▸ **INFORMATION GIVEN**:
——————————
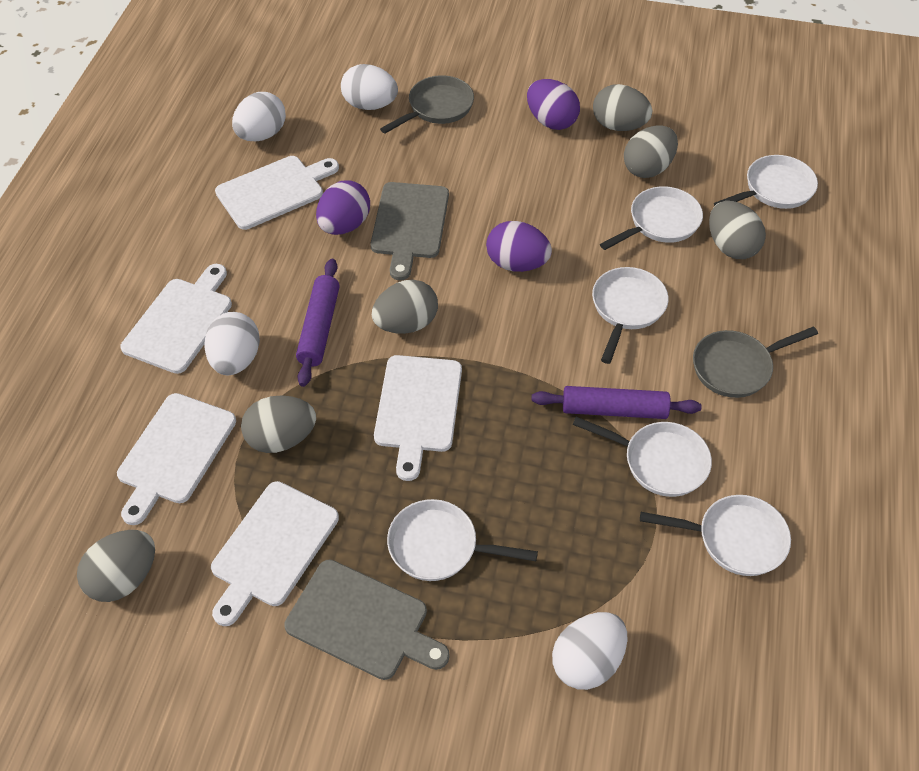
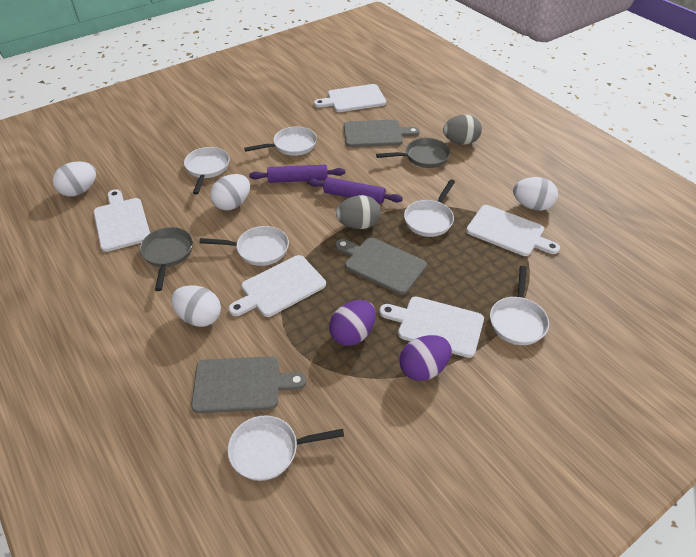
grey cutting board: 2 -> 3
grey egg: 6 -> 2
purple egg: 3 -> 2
——————————
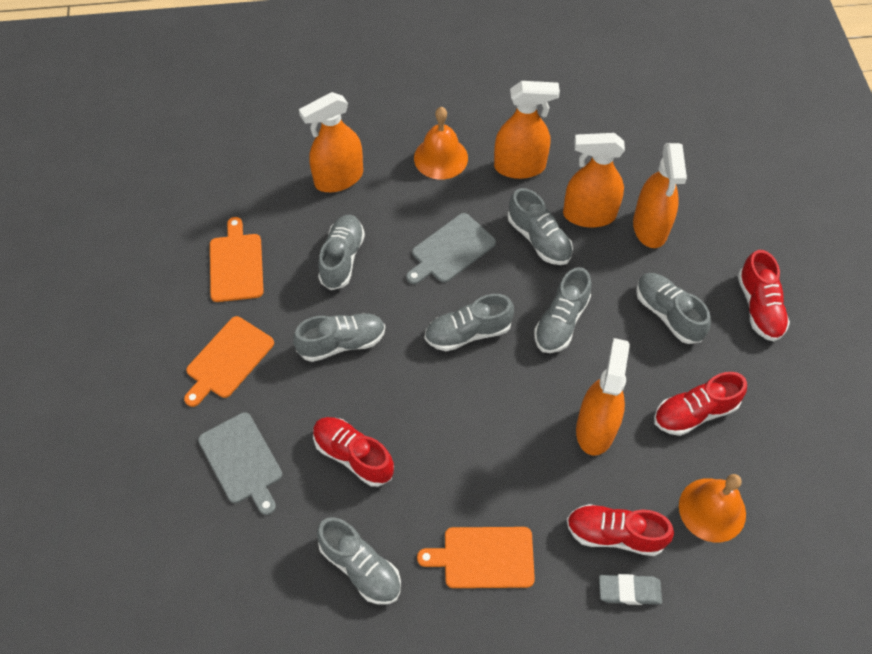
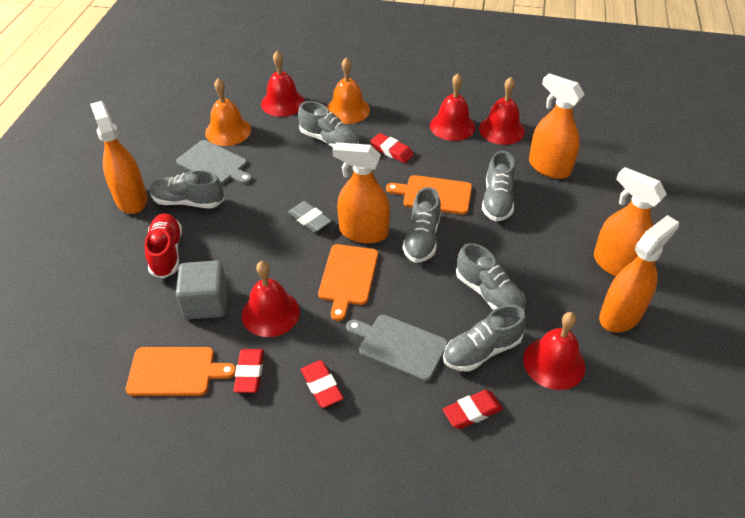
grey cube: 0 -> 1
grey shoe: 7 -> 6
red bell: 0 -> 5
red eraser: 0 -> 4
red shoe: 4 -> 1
——————————
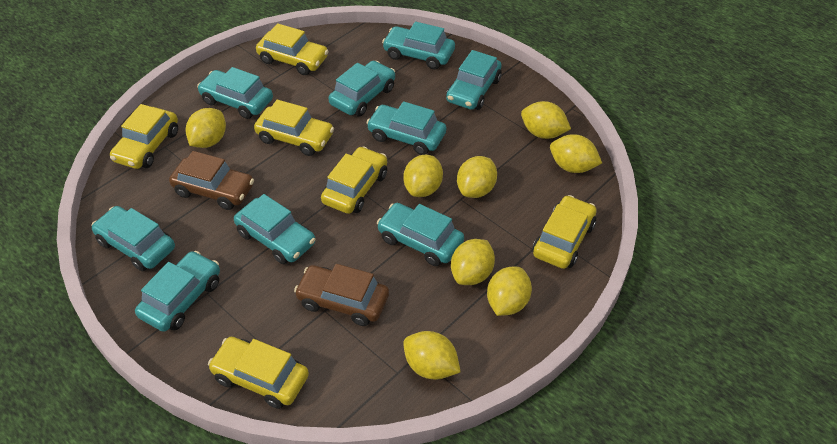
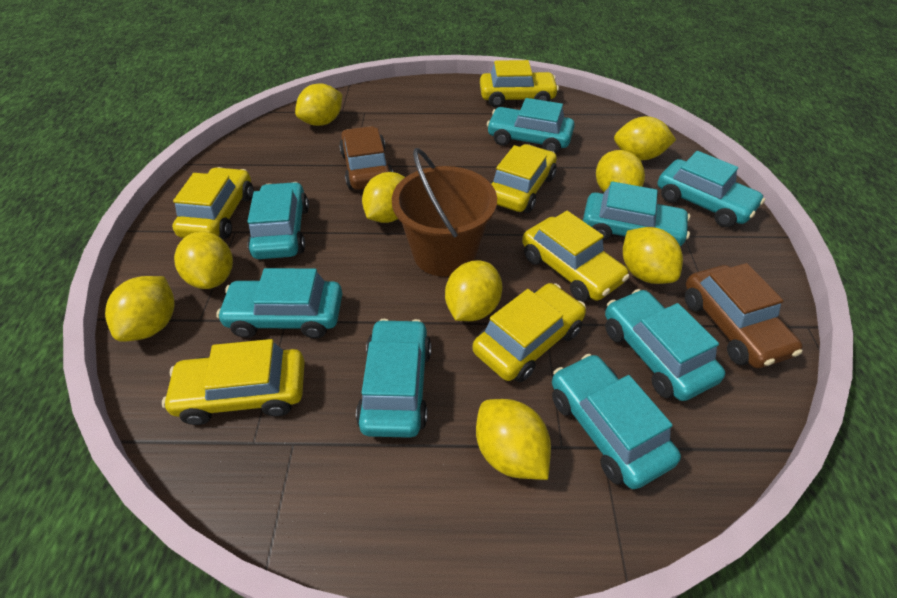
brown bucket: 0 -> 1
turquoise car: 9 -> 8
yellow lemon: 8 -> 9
——————————
Collect the lines of the records that include the string "grey".

▸ **OUTPUT OF THE TASK**:
grey cutting board: 2 -> 3
grey egg: 6 -> 2
grey cube: 0 -> 1
grey shoe: 7 -> 6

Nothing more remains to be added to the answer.